▶ Assigned task
Go through the entries below and copy each line containing the word "camera".
----
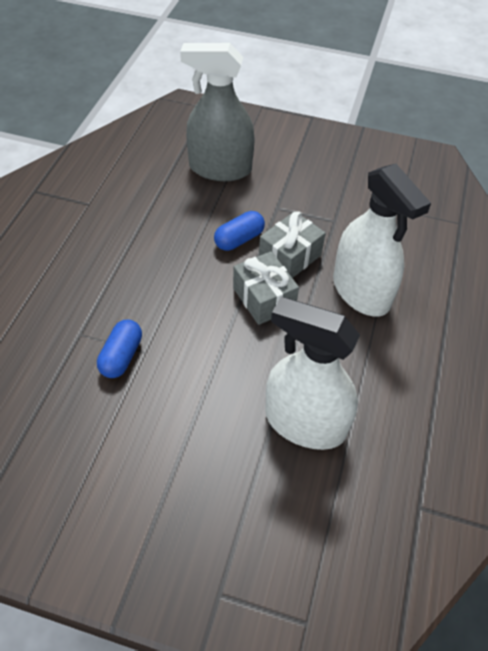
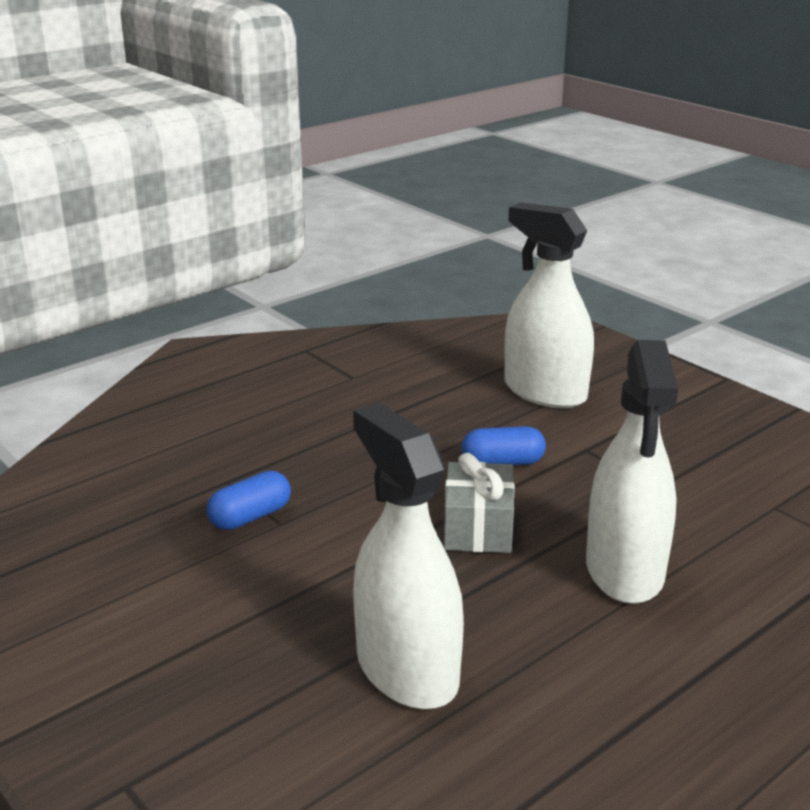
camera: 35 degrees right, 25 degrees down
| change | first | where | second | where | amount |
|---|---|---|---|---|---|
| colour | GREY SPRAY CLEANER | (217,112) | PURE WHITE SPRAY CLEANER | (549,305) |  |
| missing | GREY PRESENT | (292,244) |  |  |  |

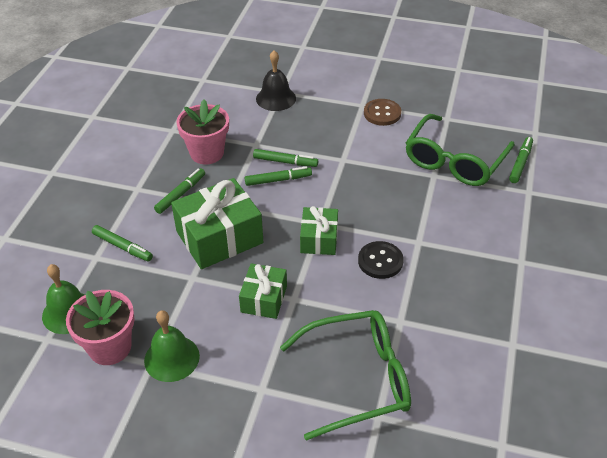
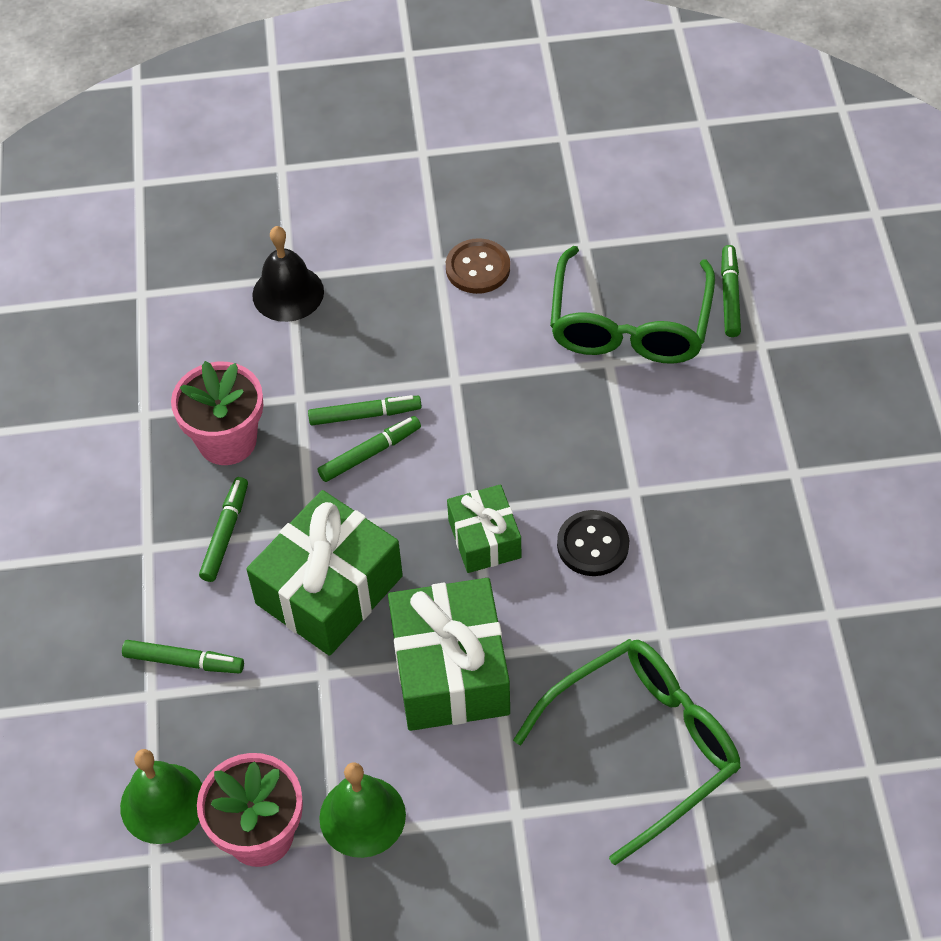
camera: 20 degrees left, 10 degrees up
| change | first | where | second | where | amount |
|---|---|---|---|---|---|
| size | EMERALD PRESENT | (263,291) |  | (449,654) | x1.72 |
----
▶ Completed task
camera: 35 degrees right, 25 degrees down
camera: 20 degrees left, 10 degrees up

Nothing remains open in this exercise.